• Data shown:
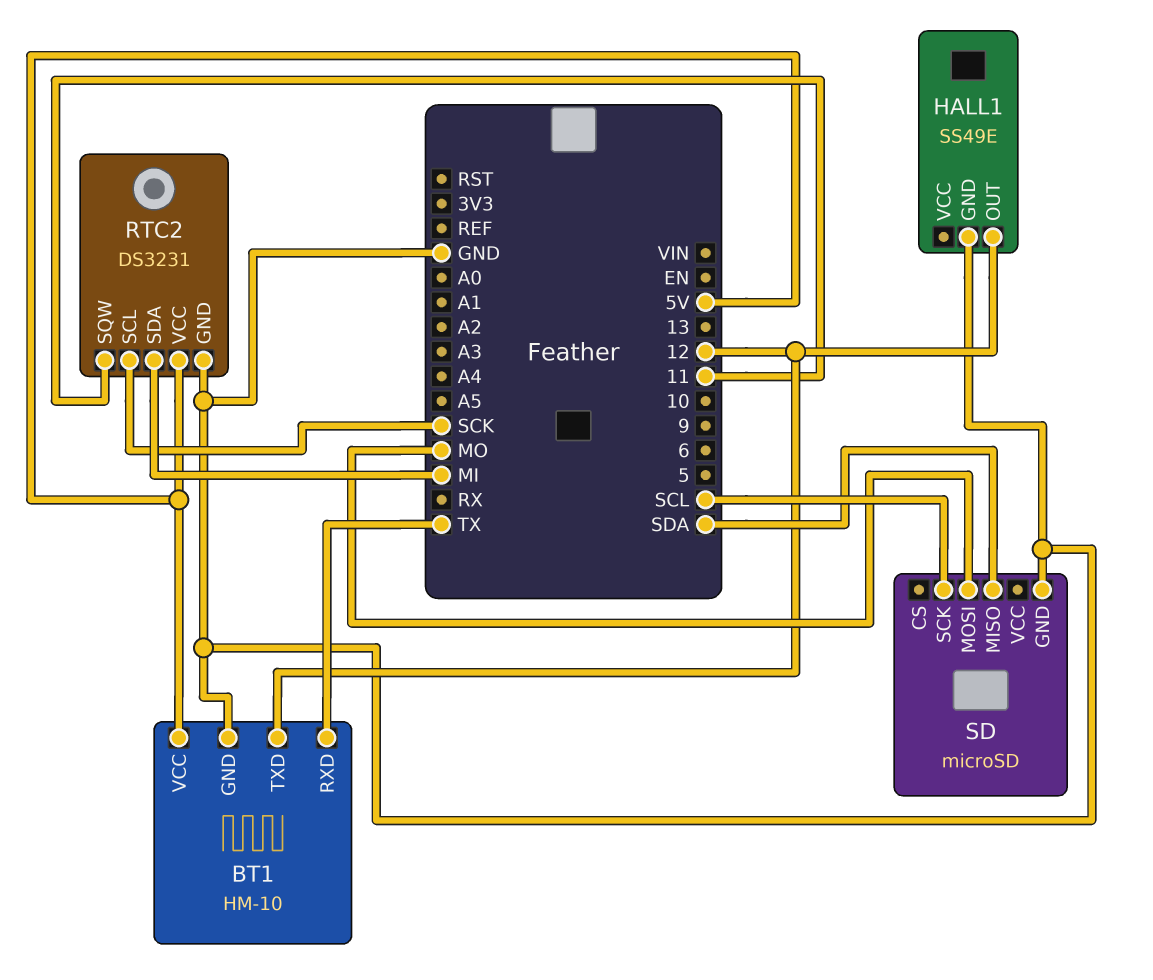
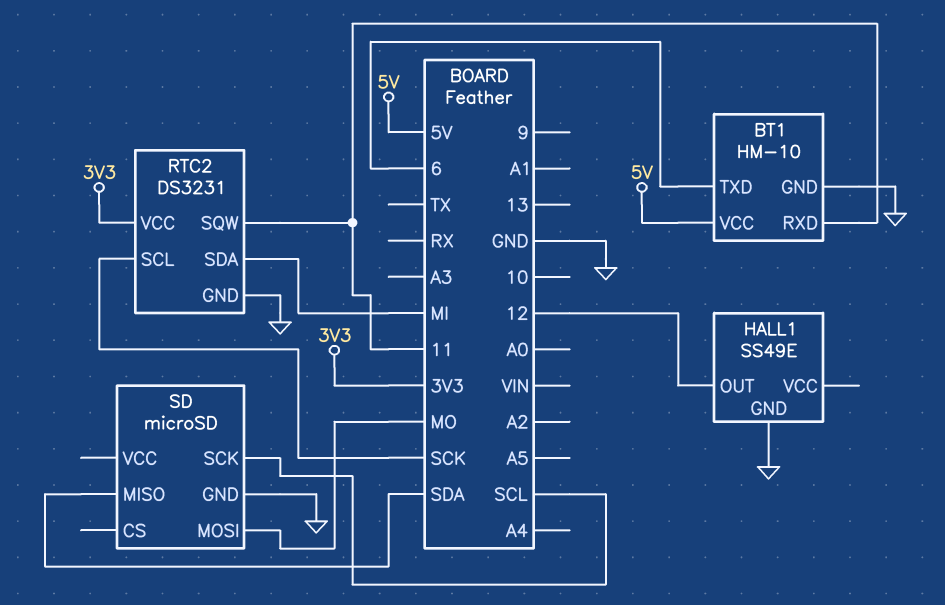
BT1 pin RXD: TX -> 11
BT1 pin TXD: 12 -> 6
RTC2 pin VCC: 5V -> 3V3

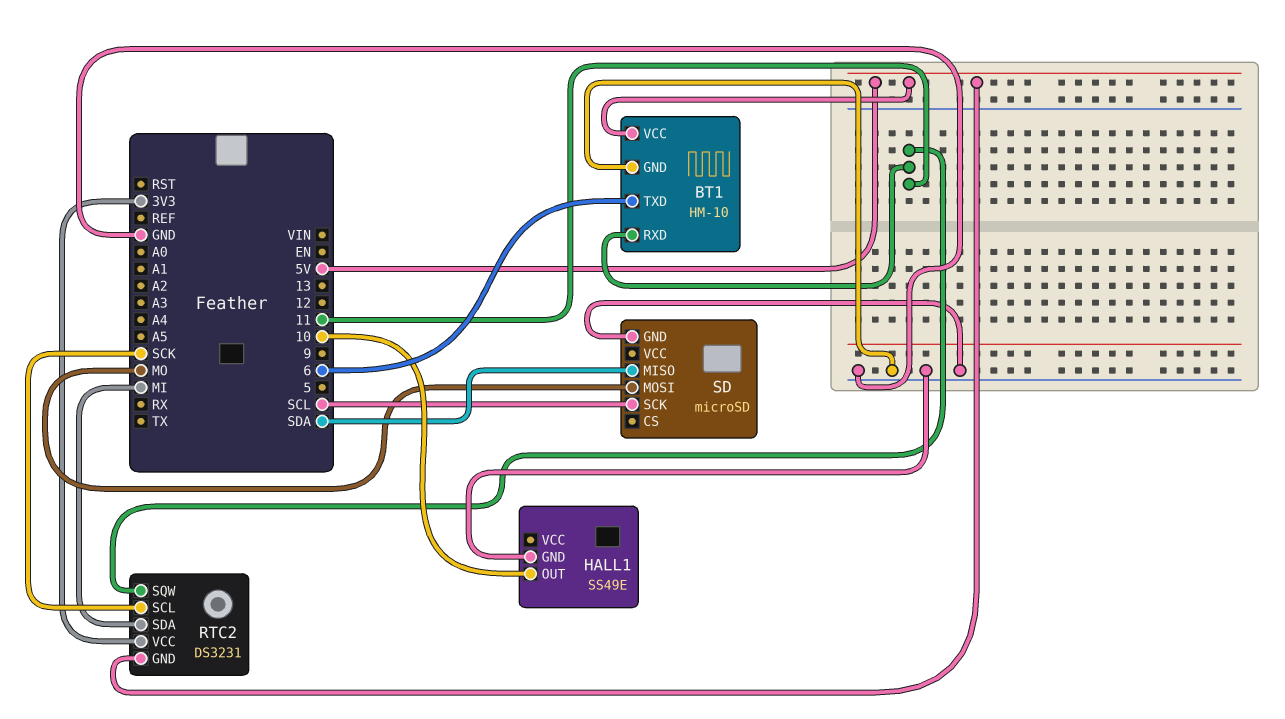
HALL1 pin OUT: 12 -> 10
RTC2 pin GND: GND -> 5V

• The task:
Leaving the pictures out, print every line of the listing exactly.

• Solution to this problem:
BT1 pin RXD: TX -> 11
BT1 pin TXD: 12 -> 6
RTC2 pin VCC: 5V -> 3V3

HALL1 pin OUT: 12 -> 10
RTC2 pin GND: GND -> 5V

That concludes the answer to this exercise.